- **INFORMATION SUPPLIED**:
╭──

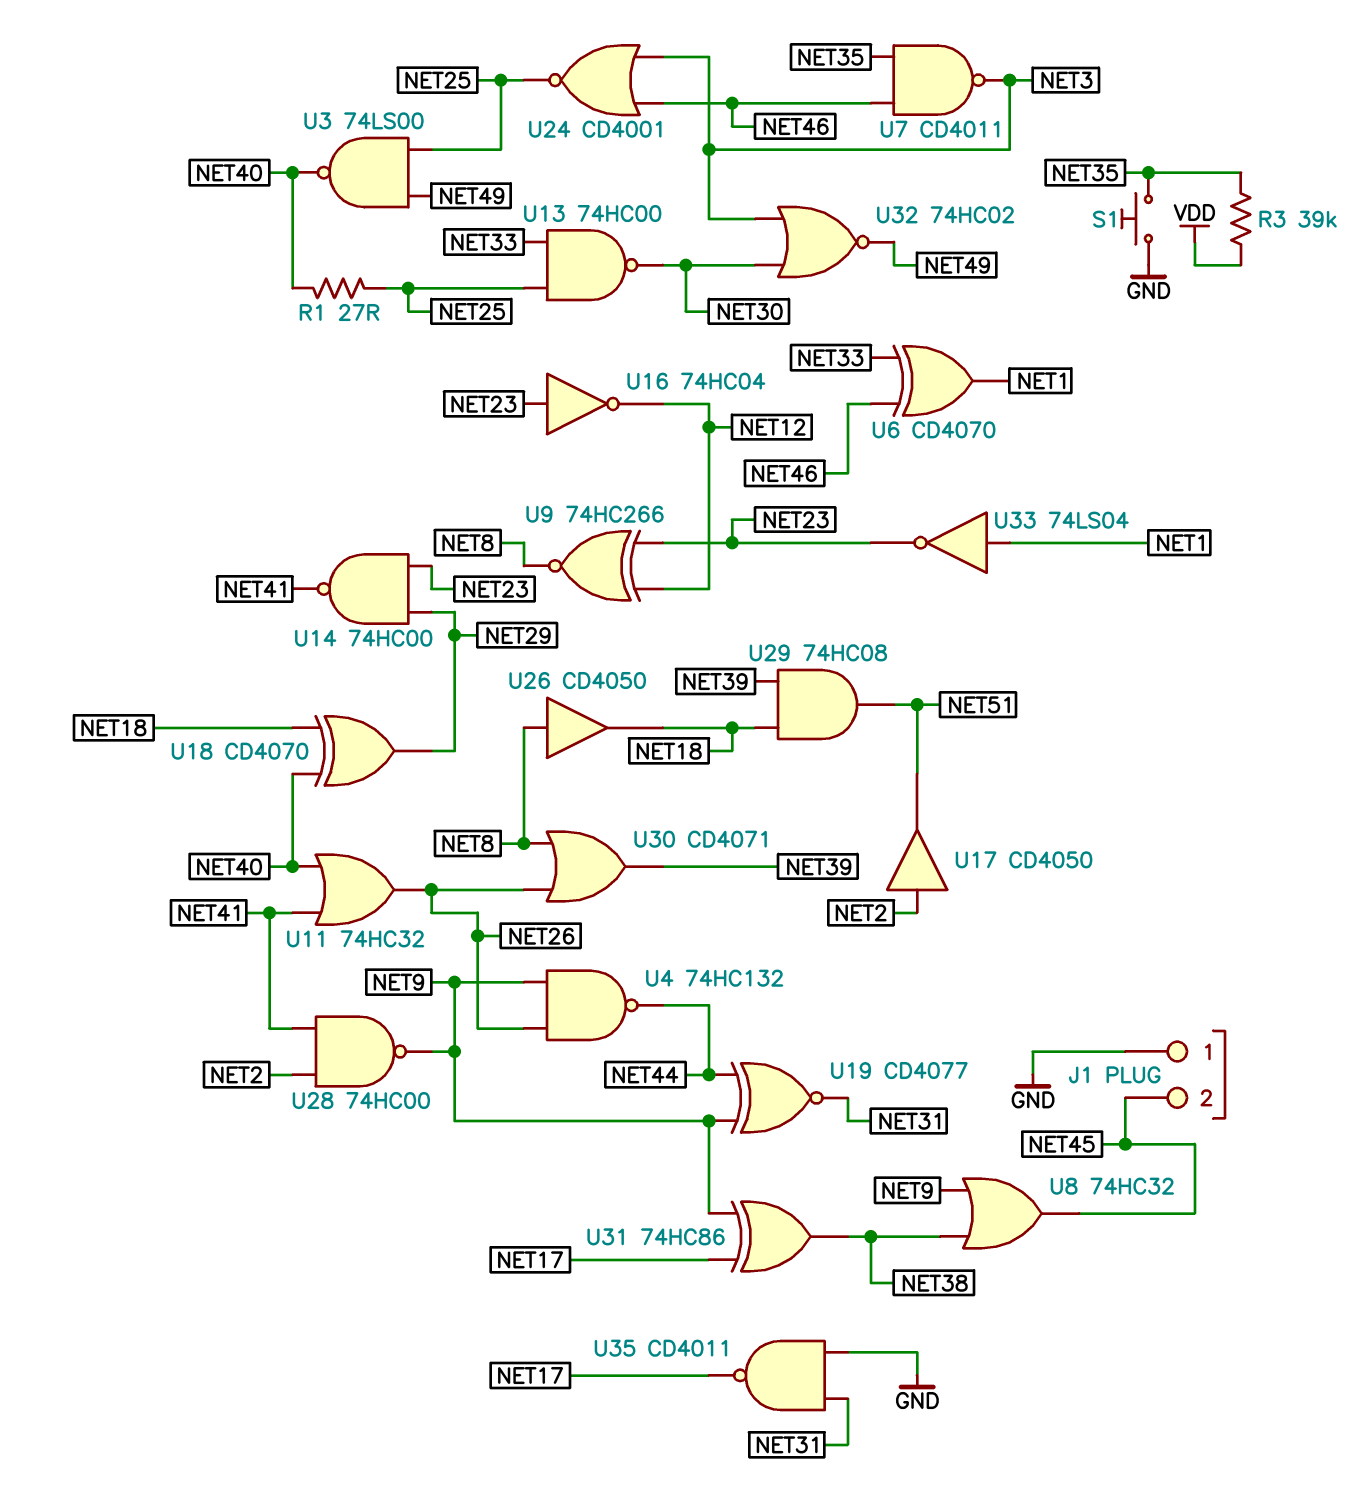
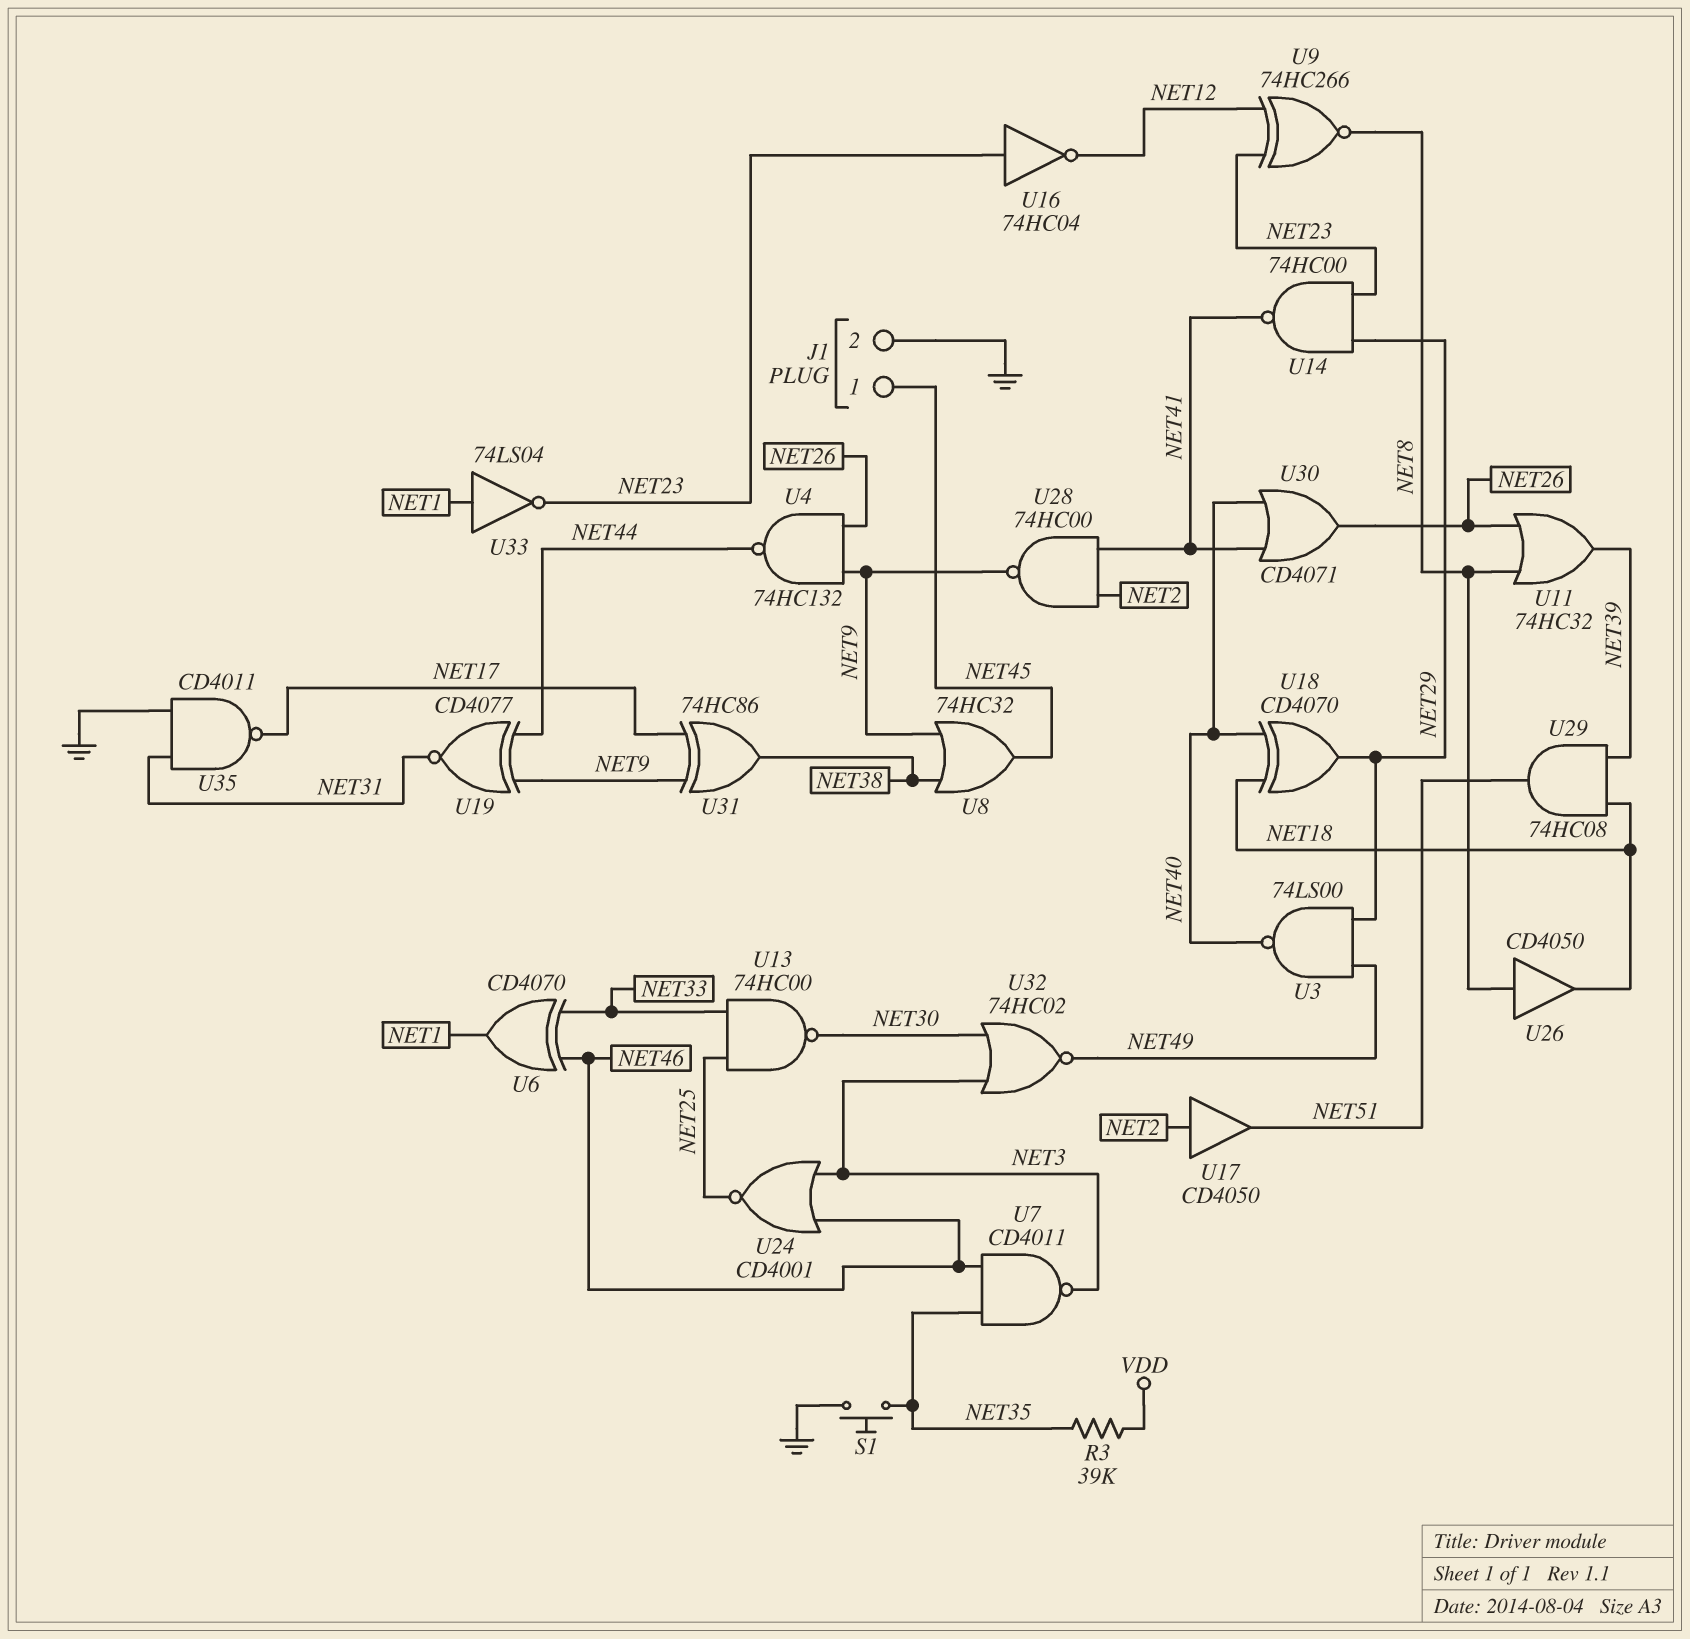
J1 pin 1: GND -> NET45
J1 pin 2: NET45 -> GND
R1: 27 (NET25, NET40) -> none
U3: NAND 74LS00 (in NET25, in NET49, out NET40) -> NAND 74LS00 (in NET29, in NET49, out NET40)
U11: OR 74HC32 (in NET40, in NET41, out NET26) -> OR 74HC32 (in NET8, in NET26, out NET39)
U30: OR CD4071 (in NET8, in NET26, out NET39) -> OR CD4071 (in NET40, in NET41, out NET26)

╰──
╭──

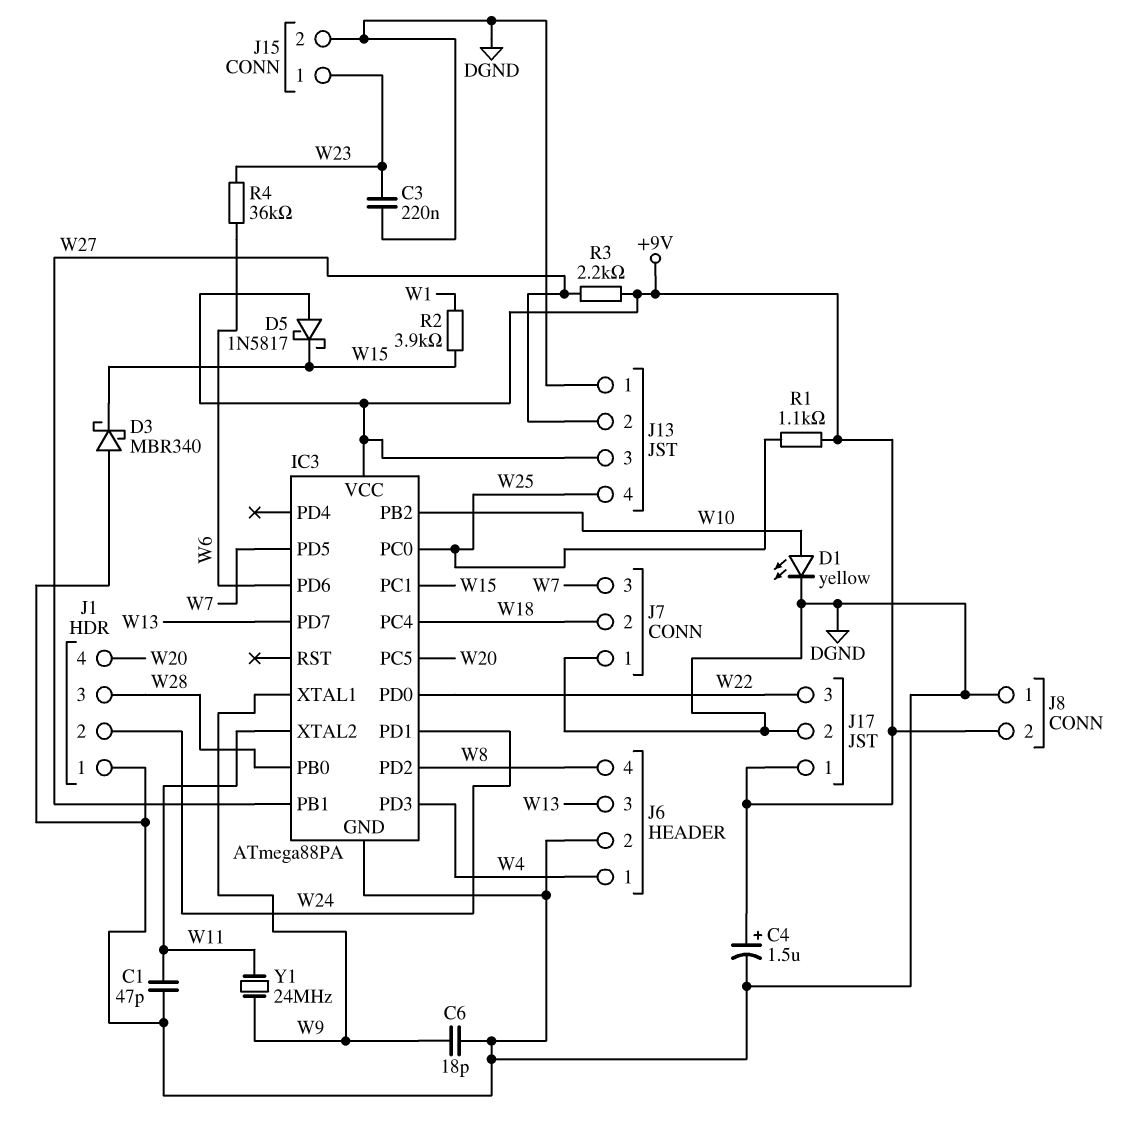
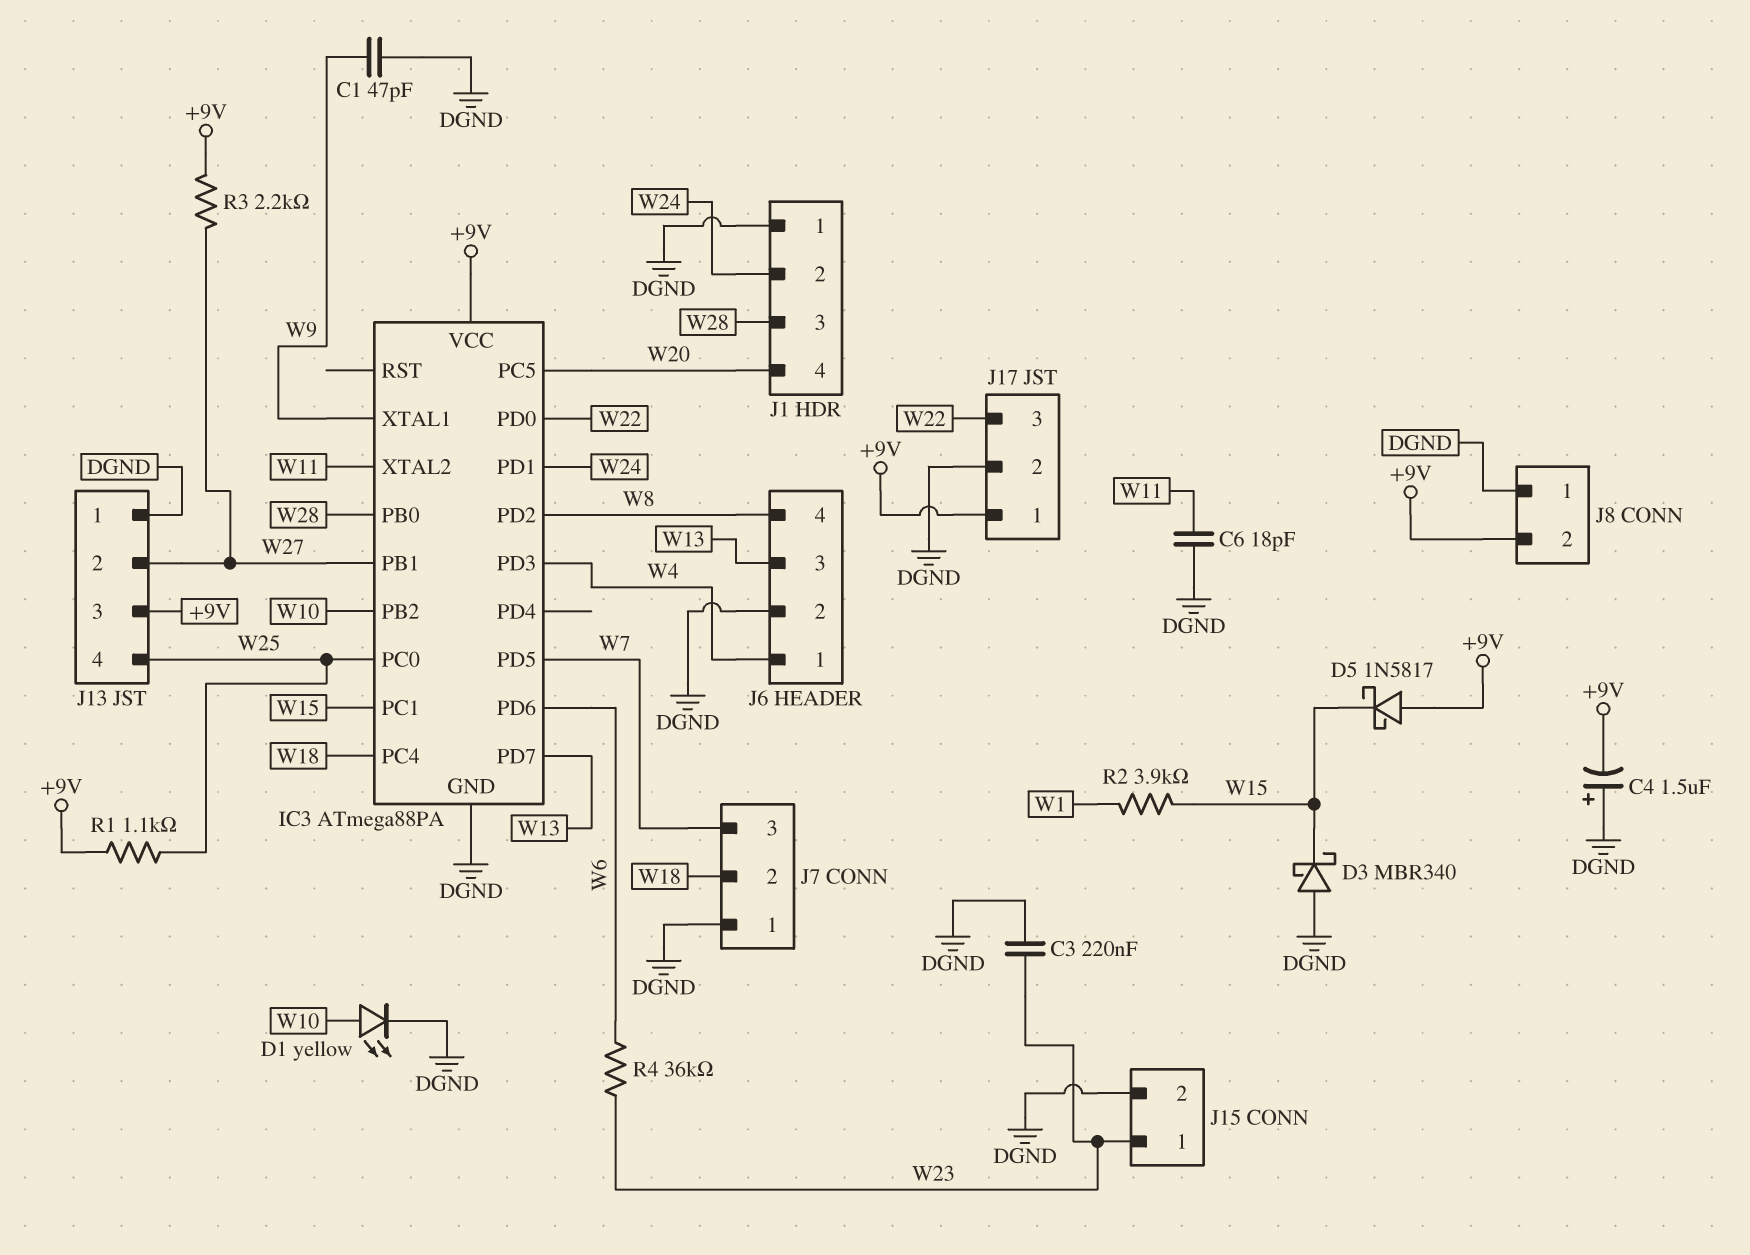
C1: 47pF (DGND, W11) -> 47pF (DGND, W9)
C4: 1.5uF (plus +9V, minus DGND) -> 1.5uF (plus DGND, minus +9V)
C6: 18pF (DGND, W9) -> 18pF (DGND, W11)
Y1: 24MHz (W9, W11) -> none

╰──

- **EXERCISE DESCRIPTION**: Using the data above, repeat exactly the lines that begin at the line with "J1 pin 2: NET45 -> GND" and end at the line with "U30: OR CD4071", both ends included.

- **ANSWER SECTION**:
J1 pin 2: NET45 -> GND
R1: 27 (NET25, NET40) -> none
U3: NAND 74LS00 (in NET25, in NET49, out NET40) -> NAND 74LS00 (in NET29, in NET49, out NET40)
U11: OR 74HC32 (in NET40, in NET41, out NET26) -> OR 74HC32 (in NET8, in NET26, out NET39)
U30: OR CD4071 (in NET8, in NET26, out NET39) -> OR CD4071 (in NET40, in NET41, out NET26)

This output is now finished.